> AVAILABLE DATA:

[Start of Attachment]

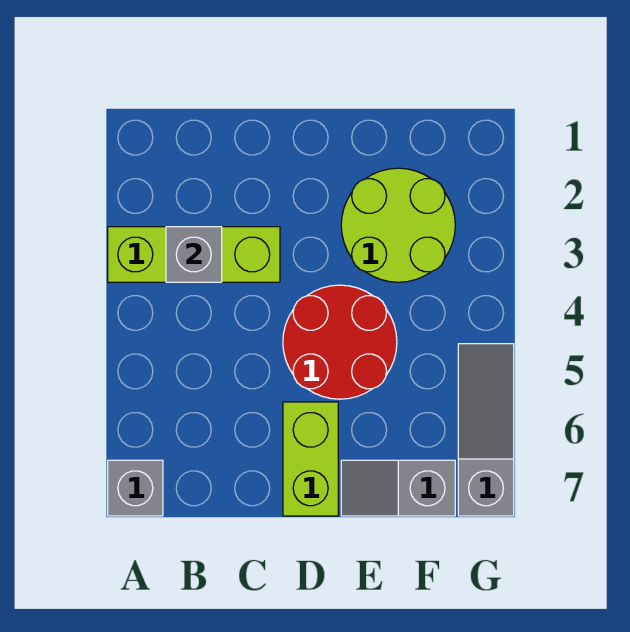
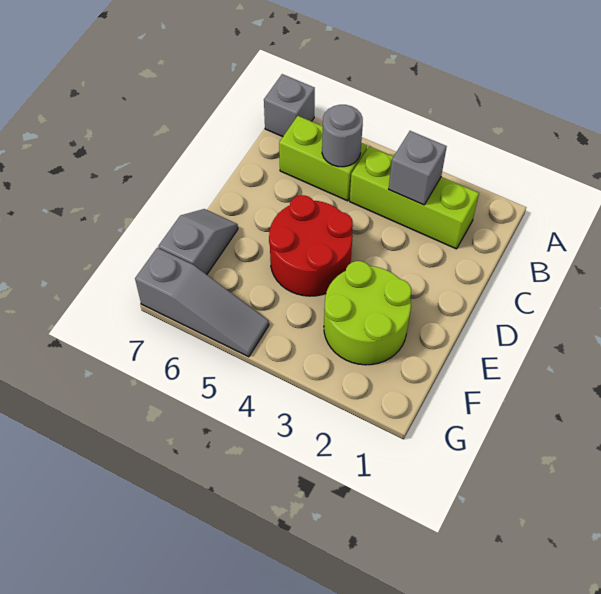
lime brick A3:C3 level 1 -> lime brick B2:B4 level 1
none -> grey round brick B5 level 2
lime brick D6:D7 level 1 -> lime brick B5:B6 level 1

[End of Attachment]

> EXERCISE INSTRUCTIONS:
What is needed is an exact copy of the data, without any pictures.

> ANSWER BELOW:
lime brick A3:C3 level 1 -> lime brick B2:B4 level 1
none -> grey round brick B5 level 2
lime brick D6:D7 level 1 -> lime brick B5:B6 level 1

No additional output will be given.